» Data segment

════════════════════

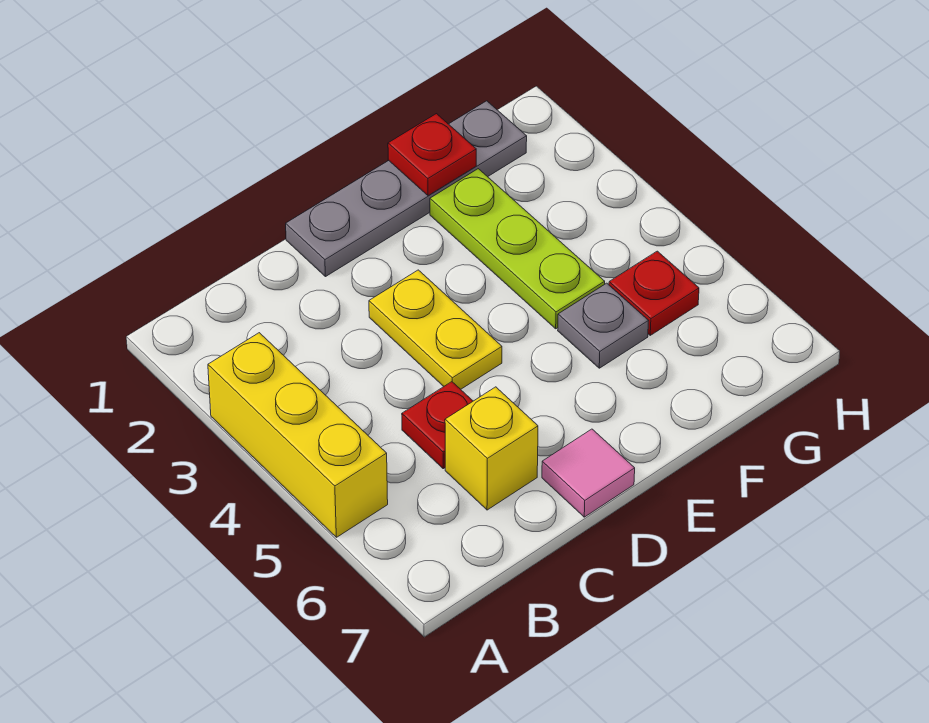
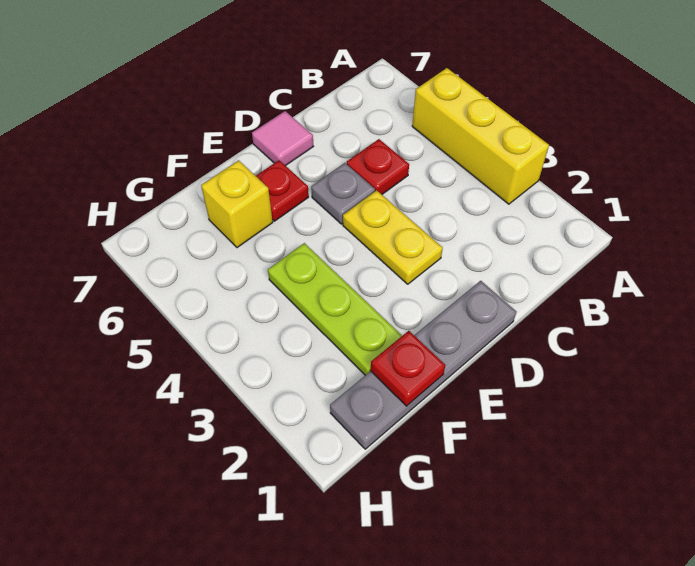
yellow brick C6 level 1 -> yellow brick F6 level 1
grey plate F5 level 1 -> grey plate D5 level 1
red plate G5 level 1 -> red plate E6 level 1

════════════════════

» The problem
From the material above, copy every line that has the word "plate" in it.

» Solved exercise
grey plate F5 level 1 -> grey plate D5 level 1
red plate G5 level 1 -> red plate E6 level 1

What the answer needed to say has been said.